[Task]
Reproduce verbatim the lines of the material below, starting at the line with "C3: 1.5uF (plus" and ending at the line with "D8: diode (A N005, K N003) -> none", both inclusive; skip the rest.

[Data excerpts Boundary: Start]

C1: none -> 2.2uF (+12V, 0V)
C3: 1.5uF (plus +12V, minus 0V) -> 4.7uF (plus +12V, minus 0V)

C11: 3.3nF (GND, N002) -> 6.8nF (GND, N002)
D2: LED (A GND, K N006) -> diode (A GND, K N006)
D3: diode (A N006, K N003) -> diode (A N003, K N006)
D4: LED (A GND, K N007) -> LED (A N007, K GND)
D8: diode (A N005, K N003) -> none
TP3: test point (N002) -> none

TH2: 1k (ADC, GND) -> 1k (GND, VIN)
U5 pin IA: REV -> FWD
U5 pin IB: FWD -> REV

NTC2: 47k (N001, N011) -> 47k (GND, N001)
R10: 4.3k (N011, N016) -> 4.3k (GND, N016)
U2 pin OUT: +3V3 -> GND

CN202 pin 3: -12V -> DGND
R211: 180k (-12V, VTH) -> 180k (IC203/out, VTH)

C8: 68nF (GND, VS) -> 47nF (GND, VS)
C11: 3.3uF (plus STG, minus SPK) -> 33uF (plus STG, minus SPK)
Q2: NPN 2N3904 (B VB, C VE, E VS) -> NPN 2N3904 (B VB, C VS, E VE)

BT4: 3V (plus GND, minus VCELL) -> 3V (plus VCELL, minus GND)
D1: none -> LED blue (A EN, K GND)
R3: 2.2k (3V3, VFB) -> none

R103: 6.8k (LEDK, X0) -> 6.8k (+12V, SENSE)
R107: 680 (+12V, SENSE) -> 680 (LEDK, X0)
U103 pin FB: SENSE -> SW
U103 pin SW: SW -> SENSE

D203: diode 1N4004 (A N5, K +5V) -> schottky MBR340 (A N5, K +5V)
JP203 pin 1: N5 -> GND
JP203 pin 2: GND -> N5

[Data excerpts Boundary: End]

[Completed task]
C3: 1.5uF (plus +12V, minus 0V) -> 4.7uF (plus +12V, minus 0V)

C11: 3.3nF (GND, N002) -> 6.8nF (GND, N002)
D2: LED (A GND, K N006) -> diode (A GND, K N006)
D3: diode (A N006, K N003) -> diode (A N003, K N006)
D4: LED (A GND, K N007) -> LED (A N007, K GND)
D8: diode (A N005, K N003) -> none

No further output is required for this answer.